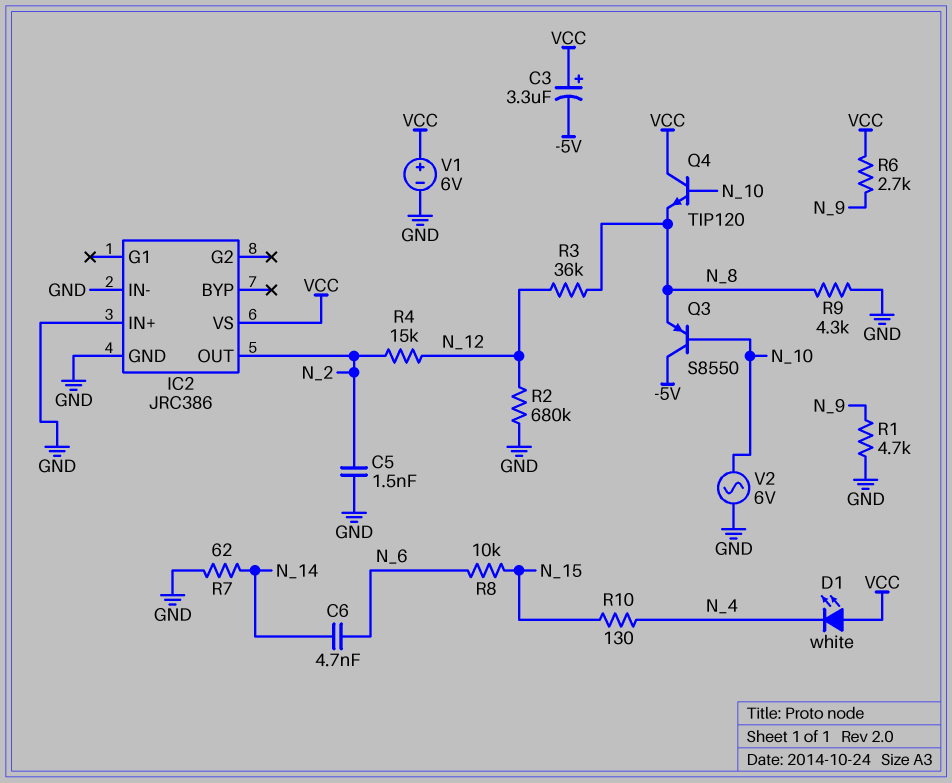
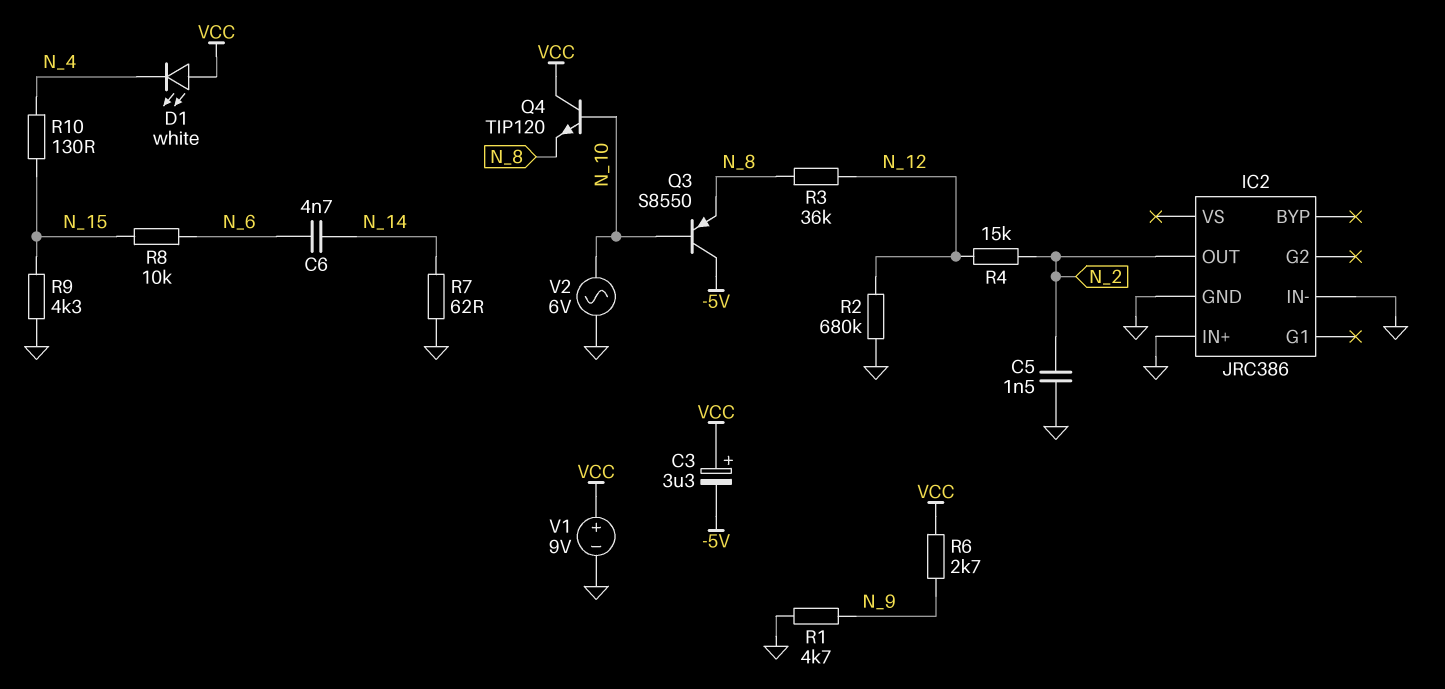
IC2 pin VS: VCC -> none
R9: 4.3k (GND, N_8) -> 4.3k (GND, N_15)
V1: 6V (plus VCC, minus GND) -> 9V (plus VCC, minus GND)

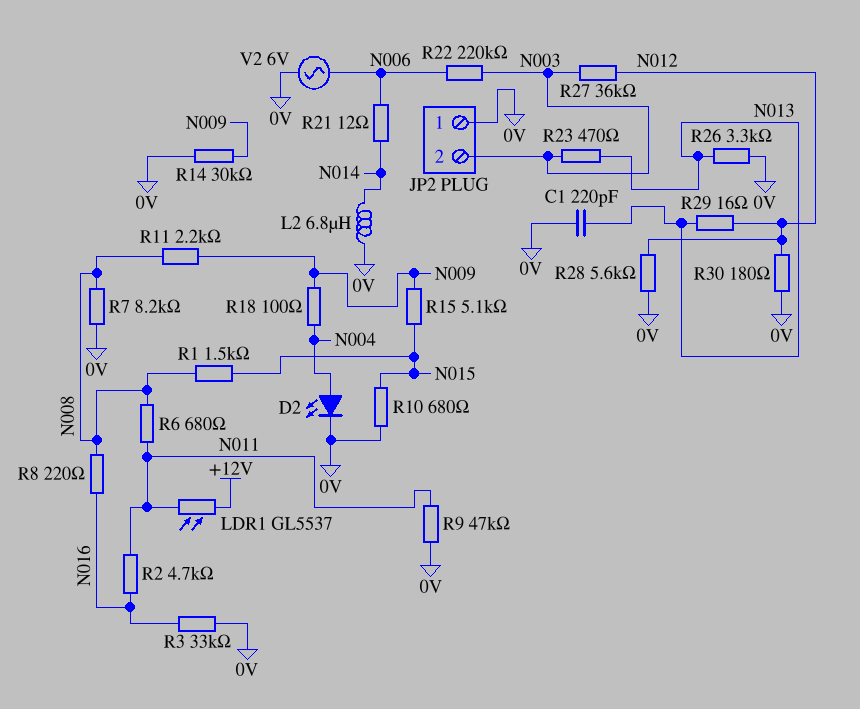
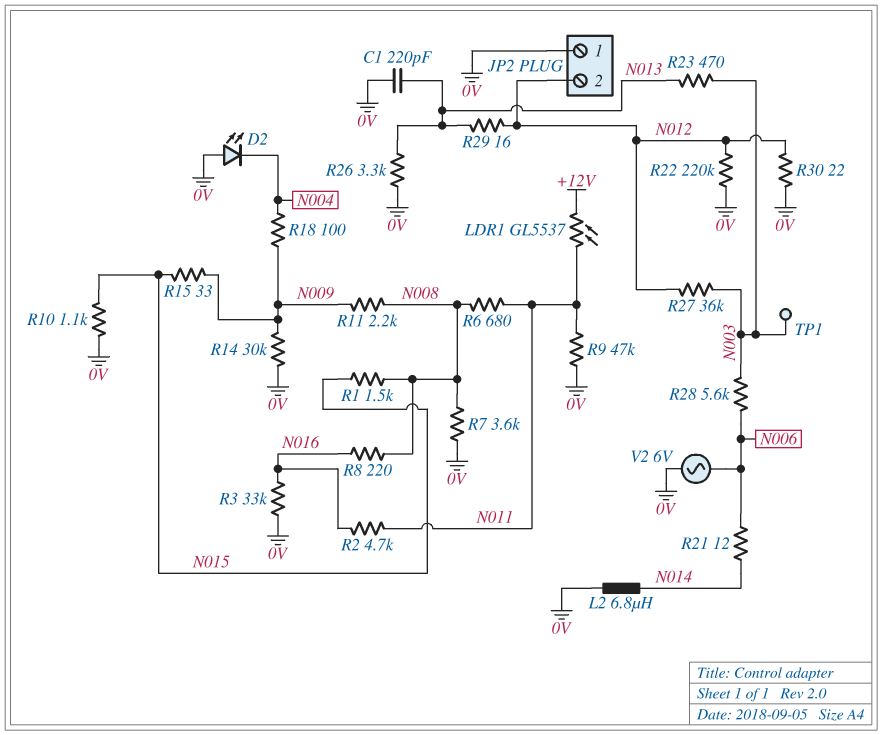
D2: LED (A N004, K 0V) -> LED (A 0V, K N004)
JP2 pin 2: N003 -> N012
R7: 8.2k (0V, N008) -> 3.6k (0V, N008)
R10: 680 (0V, N015) -> 1.1k (0V, N015)
R15: 5.1k (N009, N015) -> 33 (N009, N015)
R22: 220k (N003, N006) -> 220k (0V, N012)
R28: 5.6k (0V, N012) -> 5.6k (N003, N006)
R30: 180 (0V, N012) -> 22 (0V, N012)
TP1: none -> test point (N003)

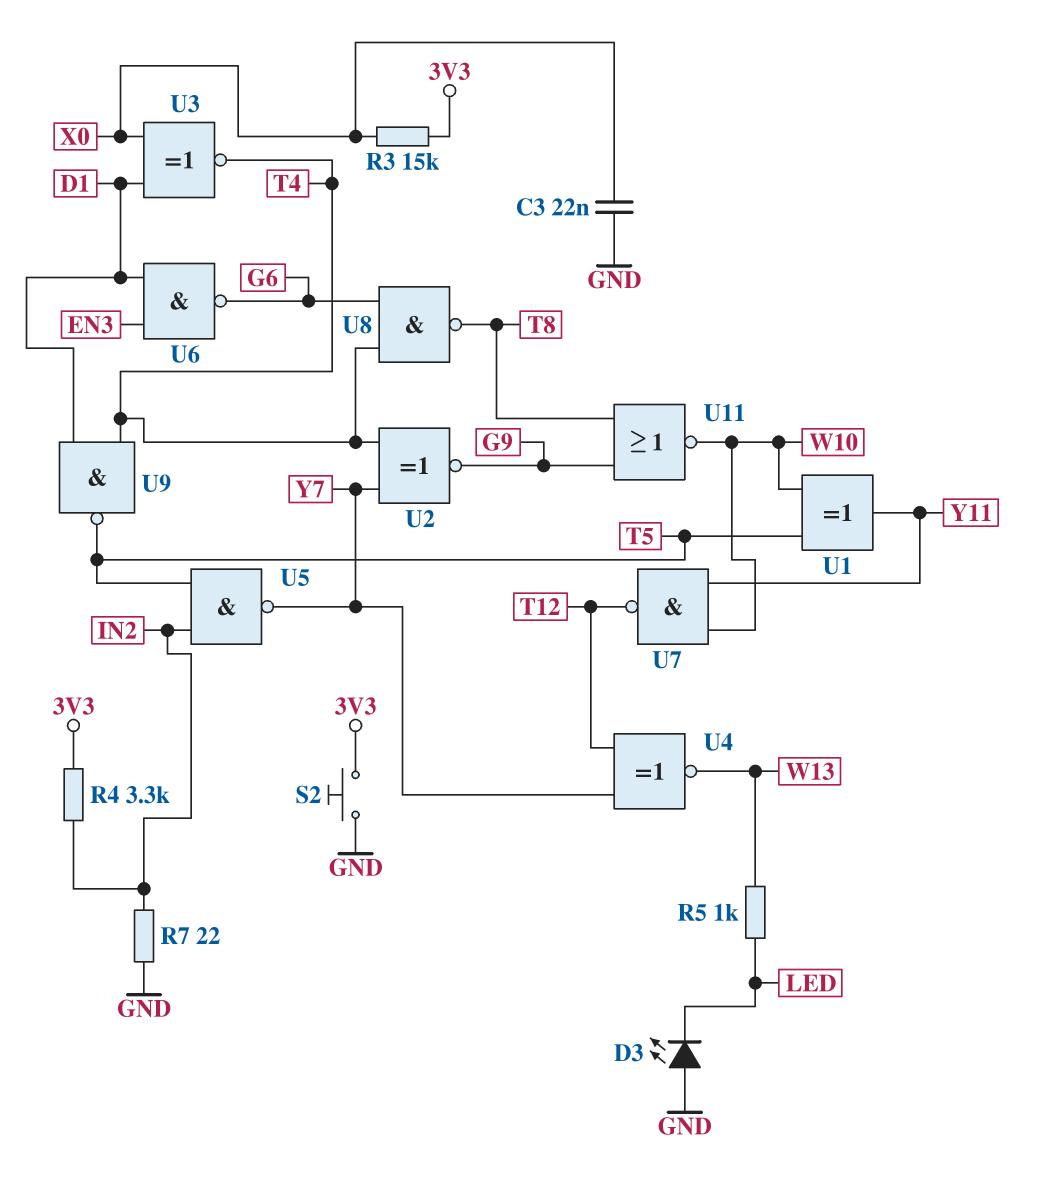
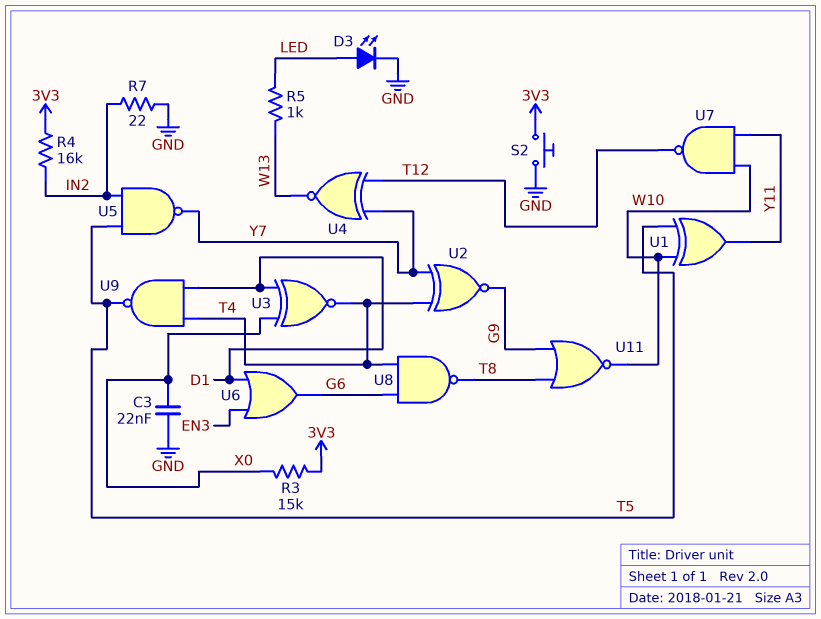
D3: LED (A GND, K LED) -> LED (A LED, K GND)
R4: 3.3k (3V3, IN2) -> 16k (3V3, IN2)
U6: NAND (in D1, in EN3, out G6) -> OR (in D1, in EN3, out G6)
□ □ □ □ □
- Goal of the exercise -
In your copy, reproduce the data above exactly and skip every picture.

- Written reply -
IC2 pin VS: VCC -> none
R9: 4.3k (GND, N_8) -> 4.3k (GND, N_15)
V1: 6V (plus VCC, minus GND) -> 9V (plus VCC, minus GND)

D2: LED (A N004, K 0V) -> LED (A 0V, K N004)
JP2 pin 2: N003 -> N012
R7: 8.2k (0V, N008) -> 3.6k (0V, N008)
R10: 680 (0V, N015) -> 1.1k (0V, N015)
R15: 5.1k (N009, N015) -> 33 (N009, N015)
R22: 220k (N003, N006) -> 220k (0V, N012)
R28: 5.6k (0V, N012) -> 5.6k (N003, N006)
R30: 180 (0V, N012) -> 22 (0V, N012)
TP1: none -> test point (N003)

D3: LED (A GND, K LED) -> LED (A LED, K GND)
R4: 3.3k (3V3, IN2) -> 16k (3V3, IN2)
U6: NAND (in D1, in EN3, out G6) -> OR (in D1, in EN3, out G6)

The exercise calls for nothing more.